-- DATA FOR PROCESSING follows --

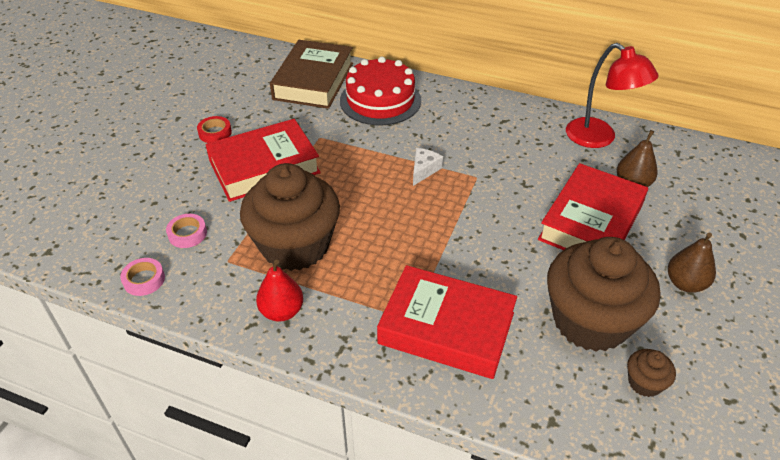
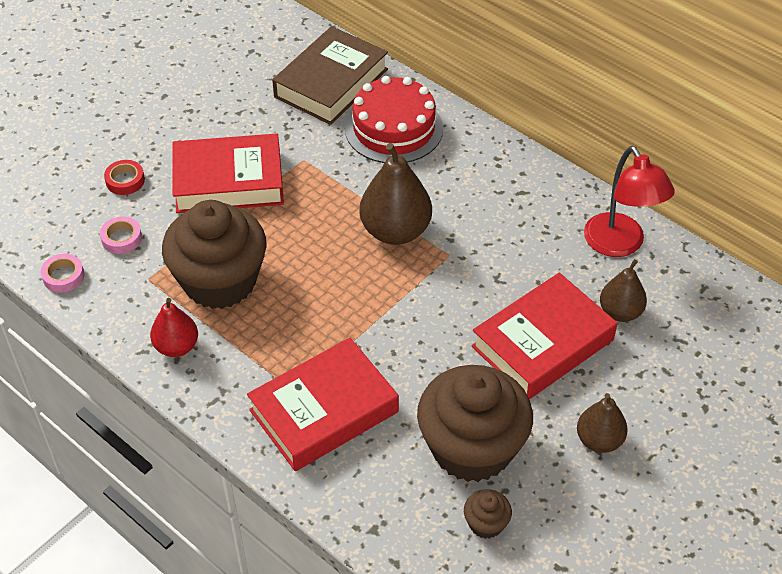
camera: 20 degrees right, 5 degrees up
(215, 133) = (195, 125): red tape -> red tape (125, 180)
(424, 170) = (395, 231): white cheese -> brown pear
(446, 328) = (324, 411): red book -> red book turned 75 degrees counterclockwise

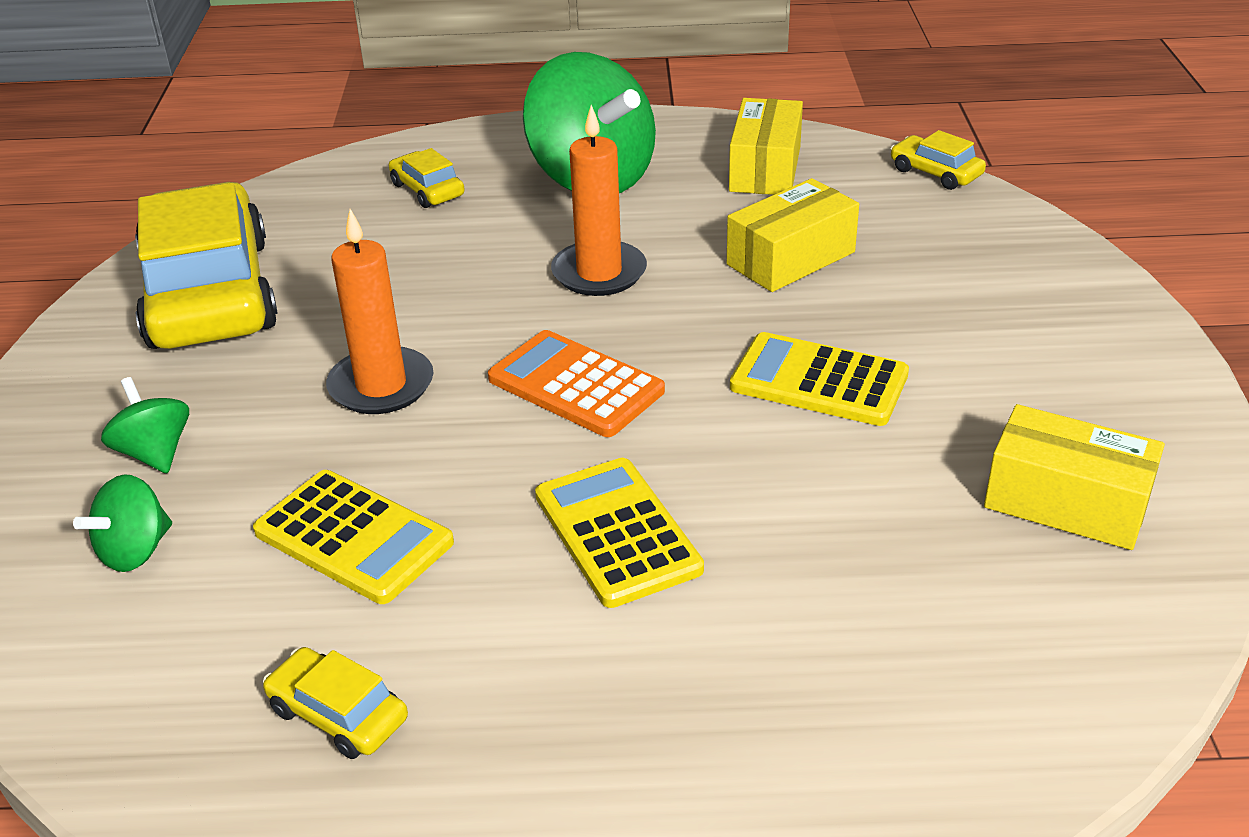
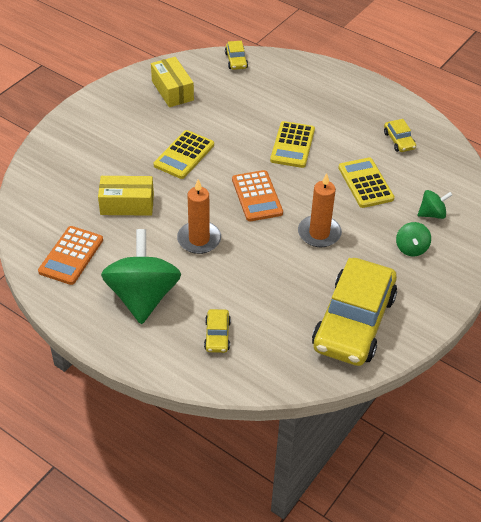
camera: 145 degrees left, 10 degrees up
(765, 169) = (71, 256): yellow box -> orange calculator
(819, 381) = (184, 155): yellow calculator -> yellow calculator turned 60 degrees clockwise
(935, 173) = (16, 211): yellow car -> yellow car (236, 60)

-- DATA FOR PROCESSING concluded --

ASSIGNED TASK » Go through the data above and find the lines with the word "calculator". Copy each of those lines.

TASK OUTPUT »
(765, 169) = (71, 256): yellow box -> orange calculator
(819, 381) = (184, 155): yellow calculator -> yellow calculator turned 60 degrees clockwise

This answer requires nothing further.